Items listed in a dataset
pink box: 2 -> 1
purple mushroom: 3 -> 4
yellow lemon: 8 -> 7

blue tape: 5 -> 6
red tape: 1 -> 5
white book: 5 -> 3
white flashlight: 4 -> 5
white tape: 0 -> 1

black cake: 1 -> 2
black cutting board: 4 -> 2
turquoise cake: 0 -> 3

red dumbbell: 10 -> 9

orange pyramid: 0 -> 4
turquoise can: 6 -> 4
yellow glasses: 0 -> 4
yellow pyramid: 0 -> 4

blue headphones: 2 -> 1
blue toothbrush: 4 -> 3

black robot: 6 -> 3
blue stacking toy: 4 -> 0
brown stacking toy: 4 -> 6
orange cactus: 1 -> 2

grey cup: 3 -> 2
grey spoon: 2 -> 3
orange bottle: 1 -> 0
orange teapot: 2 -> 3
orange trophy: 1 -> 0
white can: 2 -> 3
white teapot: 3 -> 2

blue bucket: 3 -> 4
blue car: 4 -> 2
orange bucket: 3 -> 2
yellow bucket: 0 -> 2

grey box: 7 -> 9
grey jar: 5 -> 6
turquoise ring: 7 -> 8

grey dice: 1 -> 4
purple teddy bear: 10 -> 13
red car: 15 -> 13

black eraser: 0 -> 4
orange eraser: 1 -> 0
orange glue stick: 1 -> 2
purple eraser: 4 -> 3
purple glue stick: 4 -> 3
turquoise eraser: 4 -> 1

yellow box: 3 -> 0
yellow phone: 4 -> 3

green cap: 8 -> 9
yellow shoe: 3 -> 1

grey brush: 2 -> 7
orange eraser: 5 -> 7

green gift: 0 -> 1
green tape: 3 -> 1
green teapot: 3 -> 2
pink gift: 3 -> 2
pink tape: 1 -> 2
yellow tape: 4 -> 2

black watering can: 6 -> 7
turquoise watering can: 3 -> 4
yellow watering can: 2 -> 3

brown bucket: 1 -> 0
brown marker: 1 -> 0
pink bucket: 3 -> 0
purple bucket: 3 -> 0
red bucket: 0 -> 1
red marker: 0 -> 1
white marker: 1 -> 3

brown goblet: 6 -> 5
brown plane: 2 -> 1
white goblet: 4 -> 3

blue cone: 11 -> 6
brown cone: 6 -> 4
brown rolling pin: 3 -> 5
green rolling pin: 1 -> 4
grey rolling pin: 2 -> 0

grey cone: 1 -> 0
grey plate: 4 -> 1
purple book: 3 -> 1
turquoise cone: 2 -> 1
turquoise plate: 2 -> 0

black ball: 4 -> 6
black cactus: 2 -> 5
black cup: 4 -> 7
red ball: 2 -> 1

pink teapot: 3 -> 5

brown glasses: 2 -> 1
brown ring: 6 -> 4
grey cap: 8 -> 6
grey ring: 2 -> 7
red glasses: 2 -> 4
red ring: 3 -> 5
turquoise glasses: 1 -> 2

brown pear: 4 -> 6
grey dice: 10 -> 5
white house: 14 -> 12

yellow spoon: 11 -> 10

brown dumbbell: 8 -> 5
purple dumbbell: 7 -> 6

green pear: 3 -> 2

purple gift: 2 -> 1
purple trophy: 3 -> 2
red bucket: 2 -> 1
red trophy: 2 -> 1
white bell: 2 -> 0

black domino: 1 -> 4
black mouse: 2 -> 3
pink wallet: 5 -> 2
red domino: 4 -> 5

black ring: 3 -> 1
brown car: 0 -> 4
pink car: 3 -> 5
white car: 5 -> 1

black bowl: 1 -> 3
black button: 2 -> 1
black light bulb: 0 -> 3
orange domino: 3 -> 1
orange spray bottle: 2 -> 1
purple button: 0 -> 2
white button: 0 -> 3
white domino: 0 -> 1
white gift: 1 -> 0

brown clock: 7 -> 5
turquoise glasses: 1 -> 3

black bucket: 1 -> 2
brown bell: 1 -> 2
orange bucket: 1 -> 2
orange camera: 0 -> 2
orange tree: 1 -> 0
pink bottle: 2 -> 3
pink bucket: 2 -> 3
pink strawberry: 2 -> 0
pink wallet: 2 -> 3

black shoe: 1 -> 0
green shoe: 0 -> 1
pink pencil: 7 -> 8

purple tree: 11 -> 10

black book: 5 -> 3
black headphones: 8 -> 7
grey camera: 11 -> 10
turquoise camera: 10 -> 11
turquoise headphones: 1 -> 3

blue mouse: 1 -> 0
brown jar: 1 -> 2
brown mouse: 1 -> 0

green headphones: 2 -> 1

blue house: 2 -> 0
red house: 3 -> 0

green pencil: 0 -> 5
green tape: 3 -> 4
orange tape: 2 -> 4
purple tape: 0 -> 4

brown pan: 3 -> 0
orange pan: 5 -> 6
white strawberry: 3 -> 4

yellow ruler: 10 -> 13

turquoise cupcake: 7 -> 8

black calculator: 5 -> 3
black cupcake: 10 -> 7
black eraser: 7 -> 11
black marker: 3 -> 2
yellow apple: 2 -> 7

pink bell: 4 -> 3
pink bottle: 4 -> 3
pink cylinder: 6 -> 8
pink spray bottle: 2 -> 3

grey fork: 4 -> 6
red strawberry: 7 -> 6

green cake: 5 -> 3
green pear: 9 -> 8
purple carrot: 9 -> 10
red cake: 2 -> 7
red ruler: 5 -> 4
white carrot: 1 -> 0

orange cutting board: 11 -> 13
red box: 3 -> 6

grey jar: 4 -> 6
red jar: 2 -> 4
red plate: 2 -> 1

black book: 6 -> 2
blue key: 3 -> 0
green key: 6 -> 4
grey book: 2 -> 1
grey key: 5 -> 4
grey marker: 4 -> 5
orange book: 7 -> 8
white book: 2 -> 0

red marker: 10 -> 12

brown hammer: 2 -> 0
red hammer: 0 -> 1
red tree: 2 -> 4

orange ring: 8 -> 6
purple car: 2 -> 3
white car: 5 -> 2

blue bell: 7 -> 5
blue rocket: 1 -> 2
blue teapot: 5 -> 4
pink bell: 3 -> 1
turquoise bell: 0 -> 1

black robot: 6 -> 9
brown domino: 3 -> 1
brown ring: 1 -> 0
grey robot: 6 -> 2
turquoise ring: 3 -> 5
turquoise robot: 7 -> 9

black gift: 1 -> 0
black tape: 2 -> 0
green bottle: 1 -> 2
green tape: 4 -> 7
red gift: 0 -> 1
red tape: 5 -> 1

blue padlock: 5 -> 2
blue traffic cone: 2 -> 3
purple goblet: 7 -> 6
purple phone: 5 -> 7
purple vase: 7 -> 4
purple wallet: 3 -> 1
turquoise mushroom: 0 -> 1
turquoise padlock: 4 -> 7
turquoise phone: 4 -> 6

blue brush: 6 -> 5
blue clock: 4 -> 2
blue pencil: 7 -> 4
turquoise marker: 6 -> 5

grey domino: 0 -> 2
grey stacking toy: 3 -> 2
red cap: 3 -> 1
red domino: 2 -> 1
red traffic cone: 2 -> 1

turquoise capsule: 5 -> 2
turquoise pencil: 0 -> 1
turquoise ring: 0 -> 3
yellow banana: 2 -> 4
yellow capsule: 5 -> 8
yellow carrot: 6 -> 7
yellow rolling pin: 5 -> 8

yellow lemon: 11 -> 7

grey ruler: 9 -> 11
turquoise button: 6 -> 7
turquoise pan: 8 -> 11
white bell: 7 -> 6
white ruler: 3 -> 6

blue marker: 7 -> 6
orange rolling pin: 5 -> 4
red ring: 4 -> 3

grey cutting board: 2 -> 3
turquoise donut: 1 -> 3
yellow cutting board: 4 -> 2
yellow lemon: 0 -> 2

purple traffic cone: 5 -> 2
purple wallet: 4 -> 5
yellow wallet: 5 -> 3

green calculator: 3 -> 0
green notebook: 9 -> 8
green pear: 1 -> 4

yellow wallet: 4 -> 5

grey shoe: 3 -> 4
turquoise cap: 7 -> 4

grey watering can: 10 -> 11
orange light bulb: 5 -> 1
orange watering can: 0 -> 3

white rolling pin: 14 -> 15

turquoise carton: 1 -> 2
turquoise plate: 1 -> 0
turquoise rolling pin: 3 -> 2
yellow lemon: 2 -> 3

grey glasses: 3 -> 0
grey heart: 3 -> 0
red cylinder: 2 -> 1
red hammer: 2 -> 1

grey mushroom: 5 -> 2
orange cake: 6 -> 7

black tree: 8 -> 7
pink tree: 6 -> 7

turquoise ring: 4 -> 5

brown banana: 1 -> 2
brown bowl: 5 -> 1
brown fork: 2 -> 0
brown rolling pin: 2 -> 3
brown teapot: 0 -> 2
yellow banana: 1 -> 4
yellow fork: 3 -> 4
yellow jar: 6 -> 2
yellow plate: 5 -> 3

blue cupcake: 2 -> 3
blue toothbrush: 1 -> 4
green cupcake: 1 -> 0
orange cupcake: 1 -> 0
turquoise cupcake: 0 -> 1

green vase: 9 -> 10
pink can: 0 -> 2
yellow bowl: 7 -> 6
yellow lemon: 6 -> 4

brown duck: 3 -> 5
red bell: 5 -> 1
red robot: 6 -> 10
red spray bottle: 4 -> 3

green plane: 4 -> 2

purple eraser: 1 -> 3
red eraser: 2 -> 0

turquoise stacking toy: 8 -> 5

What to do
Leave out every line above except those from the line with "yellow bucket: 0 -> 2" up to and including the line with "red bucket: 2 -> 1", and copy those exactly.

Task answer
yellow bucket: 0 -> 2

grey box: 7 -> 9
grey jar: 5 -> 6
turquoise ring: 7 -> 8

grey dice: 1 -> 4
purple teddy bear: 10 -> 13
red car: 15 -> 13

black eraser: 0 -> 4
orange eraser: 1 -> 0
orange glue stick: 1 -> 2
purple eraser: 4 -> 3
purple glue stick: 4 -> 3
turquoise eraser: 4 -> 1

yellow box: 3 -> 0
yellow phone: 4 -> 3

green cap: 8 -> 9
yellow shoe: 3 -> 1

grey brush: 2 -> 7
orange eraser: 5 -> 7

green gift: 0 -> 1
green tape: 3 -> 1
green teapot: 3 -> 2
pink gift: 3 -> 2
pink tape: 1 -> 2
yellow tape: 4 -> 2

black watering can: 6 -> 7
turquoise watering can: 3 -> 4
yellow watering can: 2 -> 3

brown bucket: 1 -> 0
brown marker: 1 -> 0
pink bucket: 3 -> 0
purple bucket: 3 -> 0
red bucket: 0 -> 1
red marker: 0 -> 1
white marker: 1 -> 3

brown goblet: 6 -> 5
brown plane: 2 -> 1
white goblet: 4 -> 3

blue cone: 11 -> 6
brown cone: 6 -> 4
brown rolling pin: 3 -> 5
green rolling pin: 1 -> 4
grey rolling pin: 2 -> 0

grey cone: 1 -> 0
grey plate: 4 -> 1
purple book: 3 -> 1
turquoise cone: 2 -> 1
turquoise plate: 2 -> 0

black ball: 4 -> 6
black cactus: 2 -> 5
black cup: 4 -> 7
red ball: 2 -> 1

pink teapot: 3 -> 5

brown glasses: 2 -> 1
brown ring: 6 -> 4
grey cap: 8 -> 6
grey ring: 2 -> 7
red glasses: 2 -> 4
red ring: 3 -> 5
turquoise glasses: 1 -> 2

brown pear: 4 -> 6
grey dice: 10 -> 5
white house: 14 -> 12

yellow spoon: 11 -> 10

brown dumbbell: 8 -> 5
purple dumbbell: 7 -> 6

green pear: 3 -> 2

purple gift: 2 -> 1
purple trophy: 3 -> 2
red bucket: 2 -> 1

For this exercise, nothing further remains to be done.